Directions for this task:
Write out, word for word, every line in the data below from the one containing "The apple fruit" to the one containing "The dinner fork", both of them included.

==== Data for this task ====

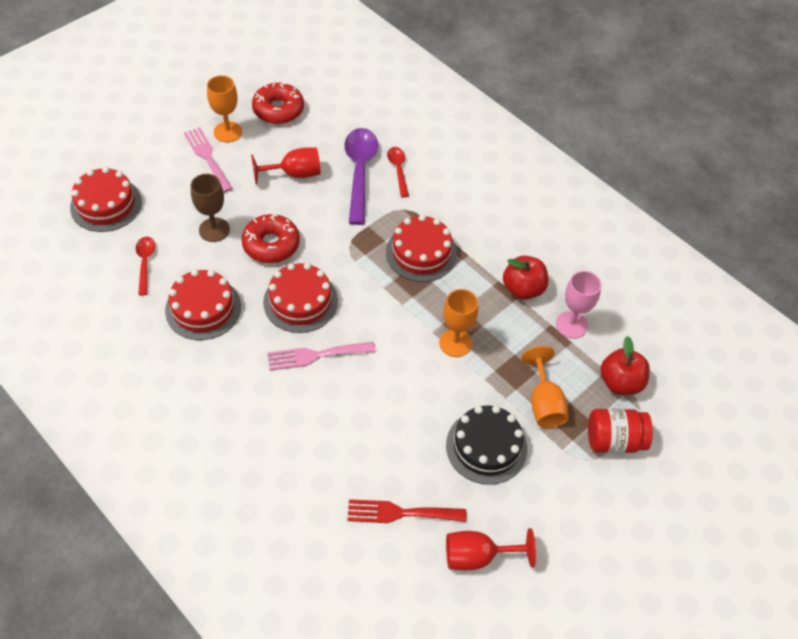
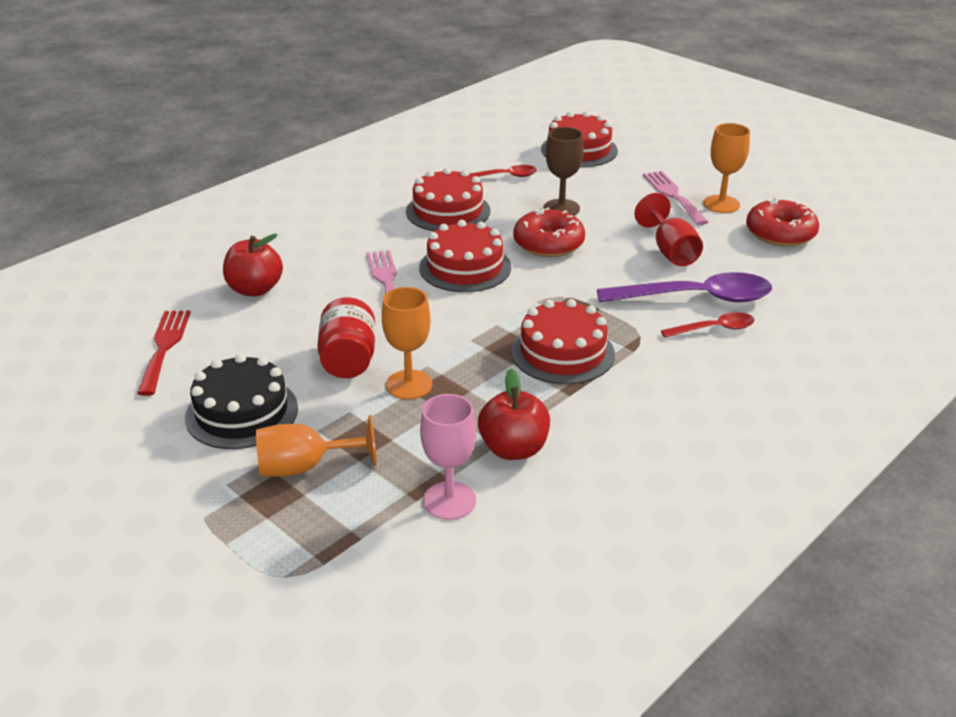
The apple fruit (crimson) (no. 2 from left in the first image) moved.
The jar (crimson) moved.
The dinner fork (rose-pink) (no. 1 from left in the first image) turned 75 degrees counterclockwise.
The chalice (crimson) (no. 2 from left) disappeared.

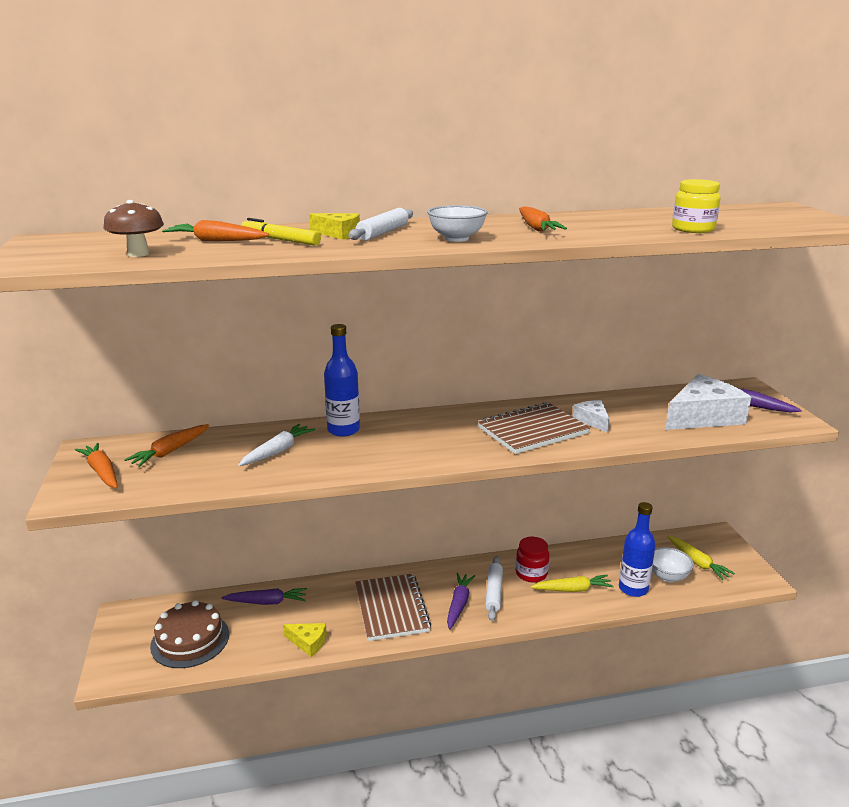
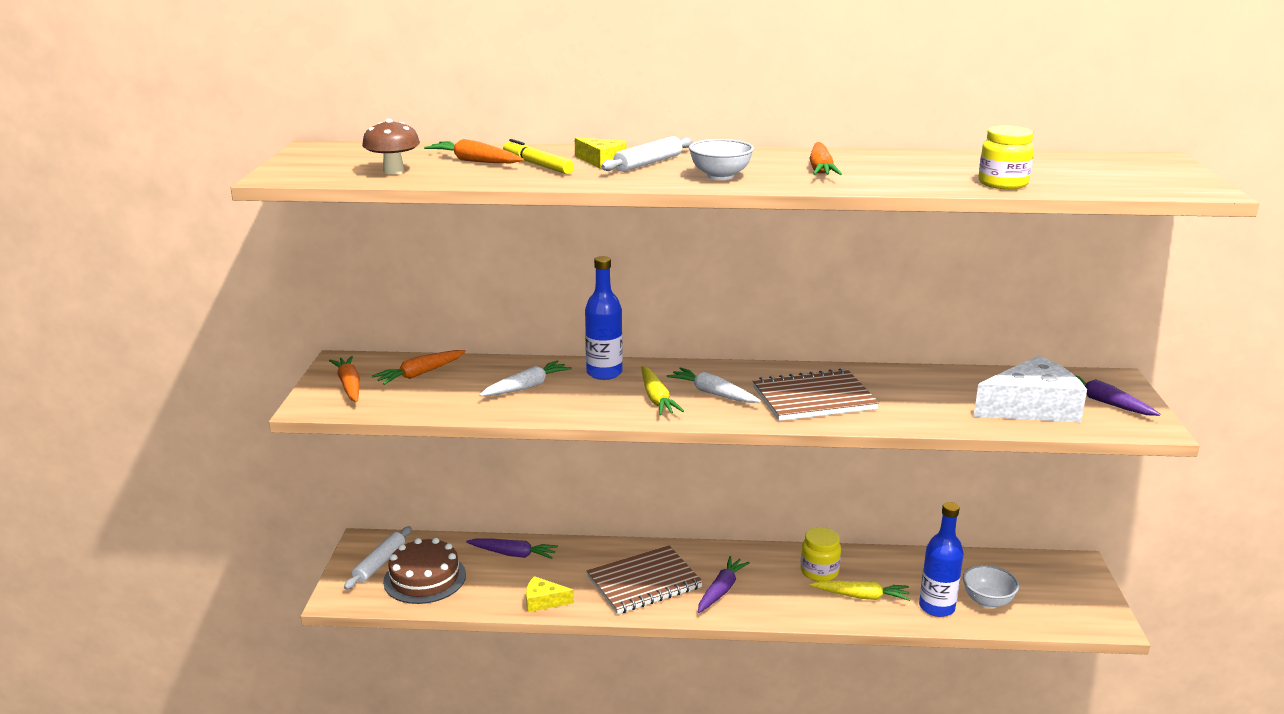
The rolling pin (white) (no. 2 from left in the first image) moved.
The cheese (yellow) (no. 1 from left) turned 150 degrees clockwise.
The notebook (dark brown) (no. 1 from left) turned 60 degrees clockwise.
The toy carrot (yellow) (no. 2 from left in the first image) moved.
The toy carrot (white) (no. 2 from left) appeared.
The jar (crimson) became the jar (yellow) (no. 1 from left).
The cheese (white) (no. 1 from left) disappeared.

====
==== Data for this task ====

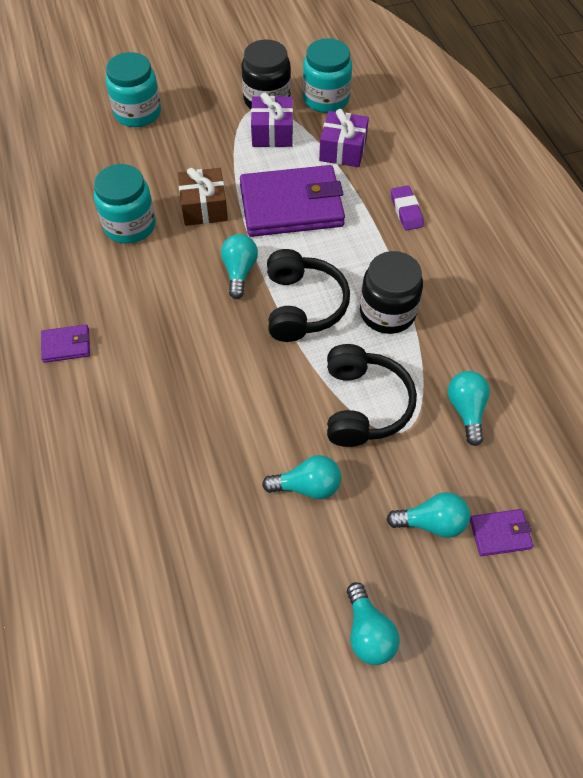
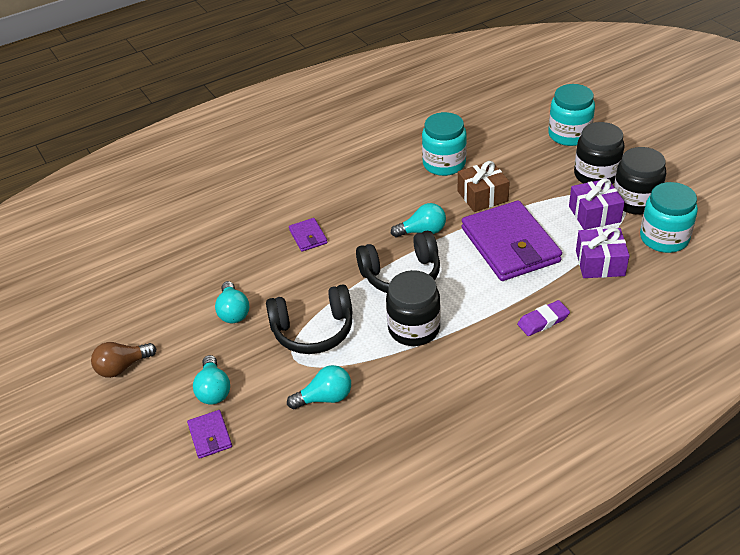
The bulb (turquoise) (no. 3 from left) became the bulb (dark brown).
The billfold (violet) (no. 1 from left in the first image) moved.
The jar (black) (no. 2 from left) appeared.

====

Solution to the problem:
The apple fruit (crimson) (no. 2 from left in the first image) moved.
The jar (crimson) moved.
The dinner fork (rose-pink) (no. 1 from left in the first image) turned 75 degrees counterclockwise.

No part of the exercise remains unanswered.